*** Block opens ***

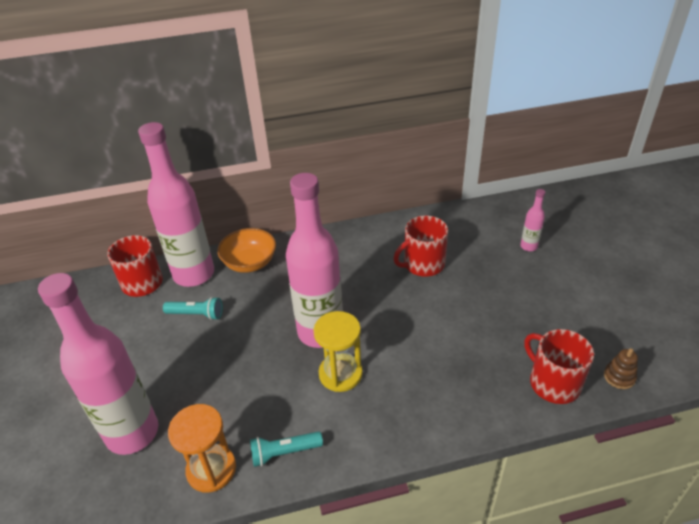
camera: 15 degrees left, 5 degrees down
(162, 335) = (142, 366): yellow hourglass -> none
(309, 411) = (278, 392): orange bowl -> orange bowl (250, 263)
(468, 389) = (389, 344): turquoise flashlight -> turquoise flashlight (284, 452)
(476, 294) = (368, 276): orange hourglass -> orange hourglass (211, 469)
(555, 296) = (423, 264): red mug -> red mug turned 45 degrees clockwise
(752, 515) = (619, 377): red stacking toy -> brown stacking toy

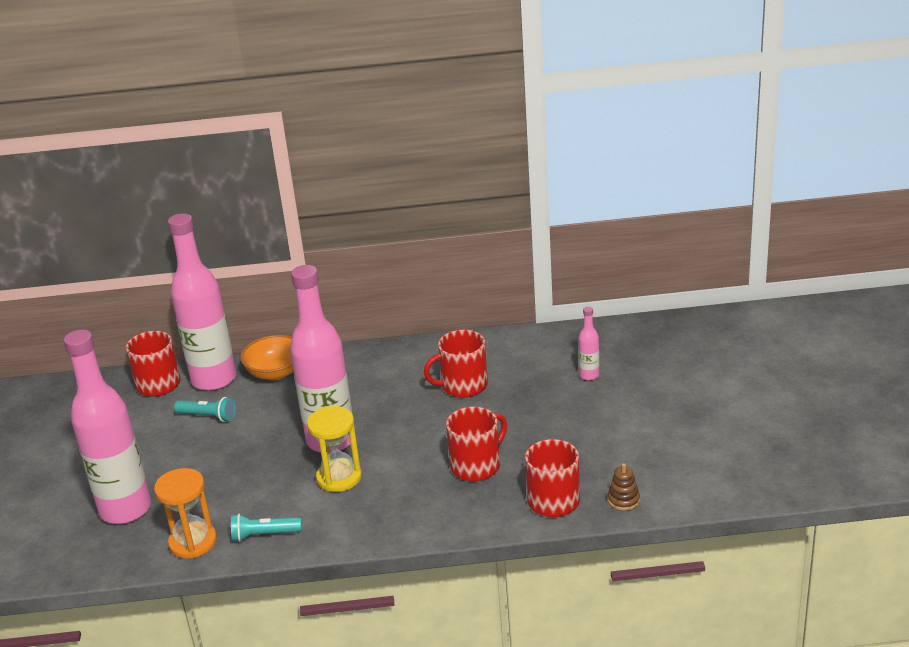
camera: 10 degrees right, 10 degrees down
(467, 349) = (476, 465): none -> red mug

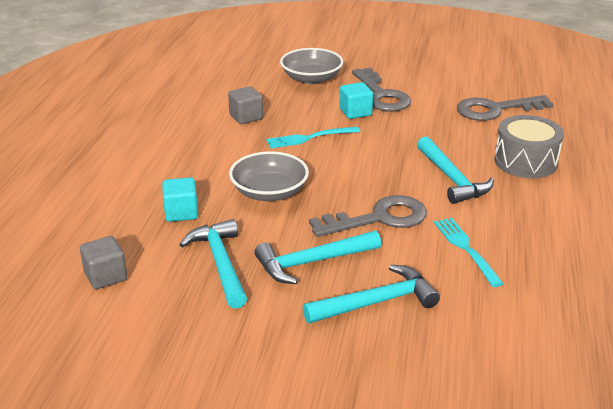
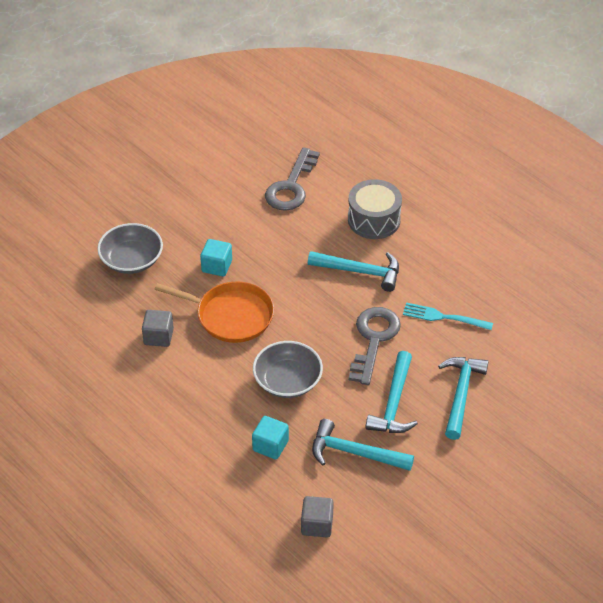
camera: 55 degrees left, 15 degrees up
(309, 138) = (230, 316): turquoise fork -> orange pan
(381, 95) = (205, 235): grey key -> none

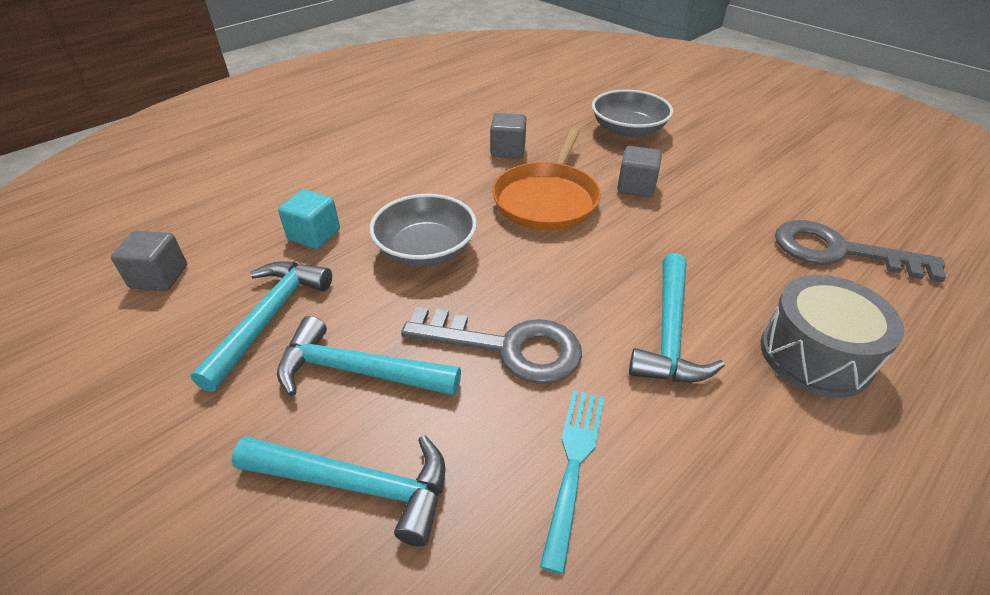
camera: 90 degrees right, 5 degrees down
(217, 266) = (636, 187): turquoise cube -> grey cube

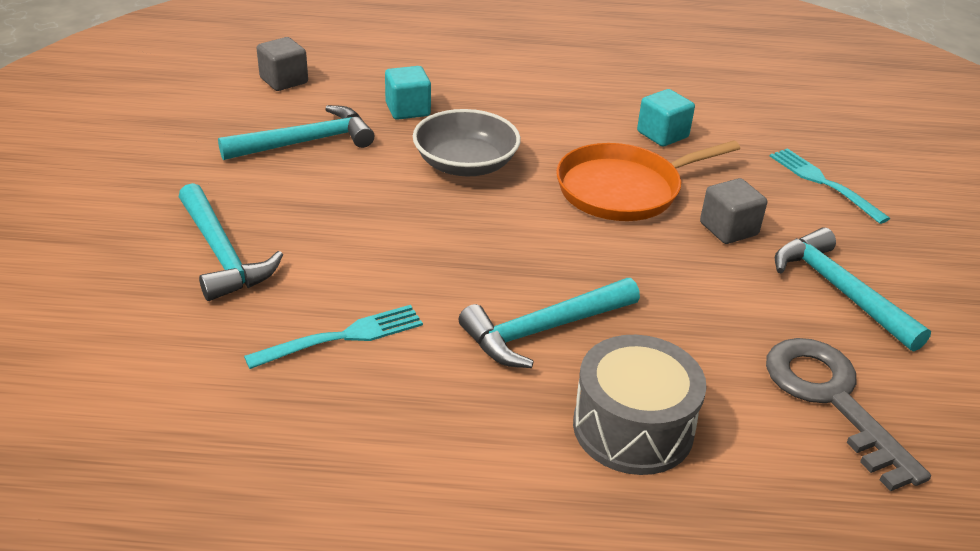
camera: 45 degrees right, 5 degrees down
(358, 371) = (308, 203): turquoise hammer -> turquoise hammer (840, 290)
(507, 347) = (414, 255): grey key -> none
(508, 150) = (662, 134): grey cube -> turquoise cube
(628, 130) = (823, 183): grey bowl -> turquoise fork

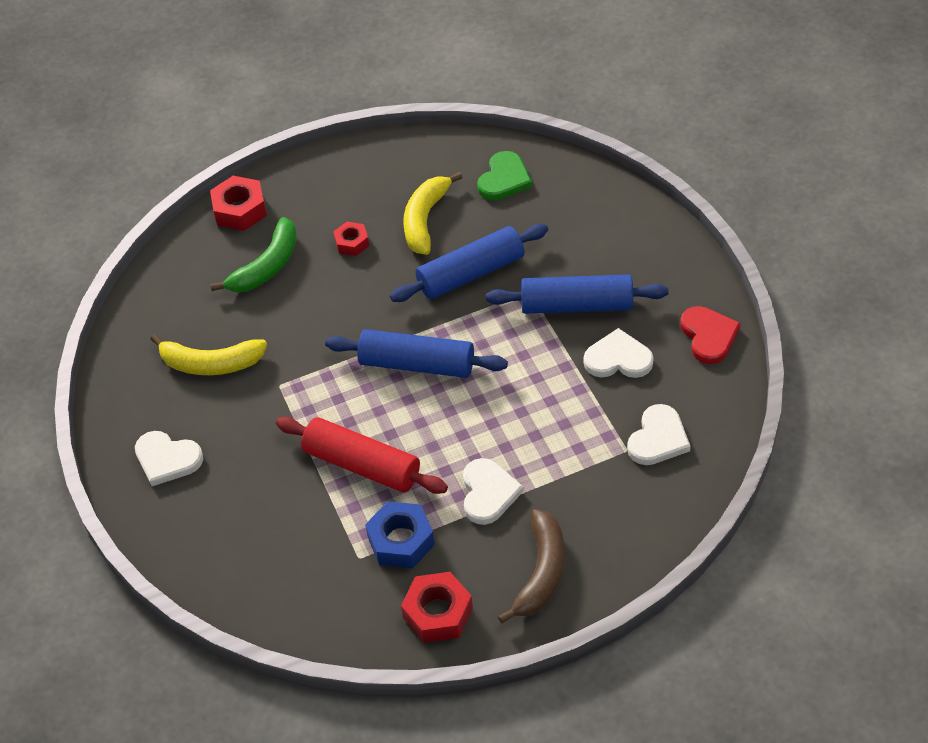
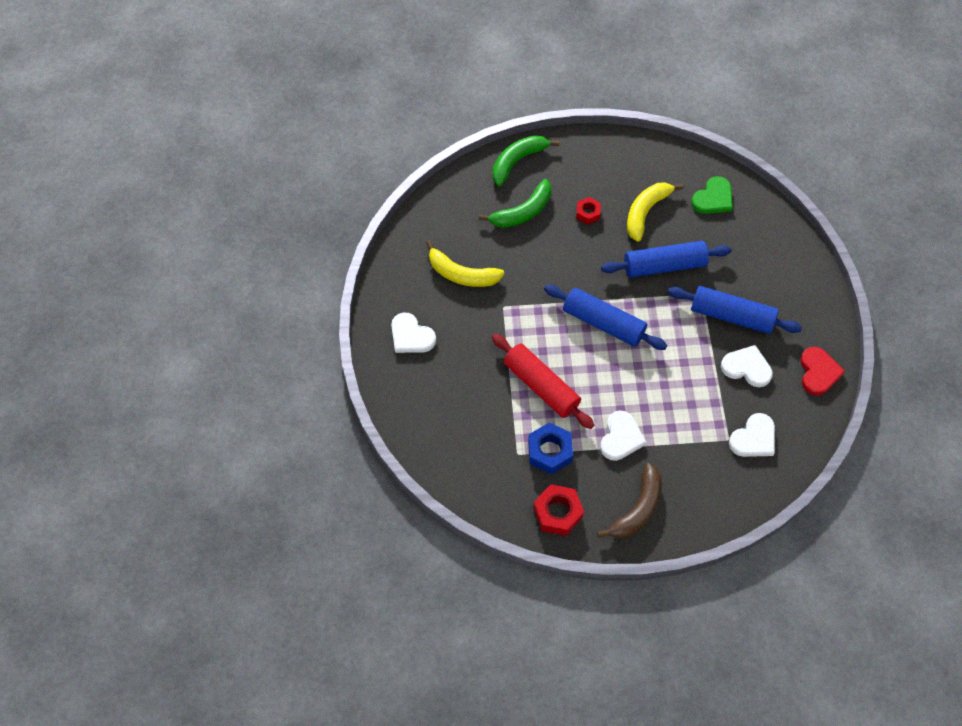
camera: 15 degrees right, 10 degrees up
(240, 210) = (517, 161): red nut -> green banana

*** Block closes ***

■ **Work to be completed**
Across the listing above, report every line where "down" occurs.

■ **Response**
camera: 15 degrees left, 5 degrees down
camera: 10 degrees right, 10 degrees down
camera: 90 degrees right, 5 degrees down
camera: 45 degrees right, 5 degrees down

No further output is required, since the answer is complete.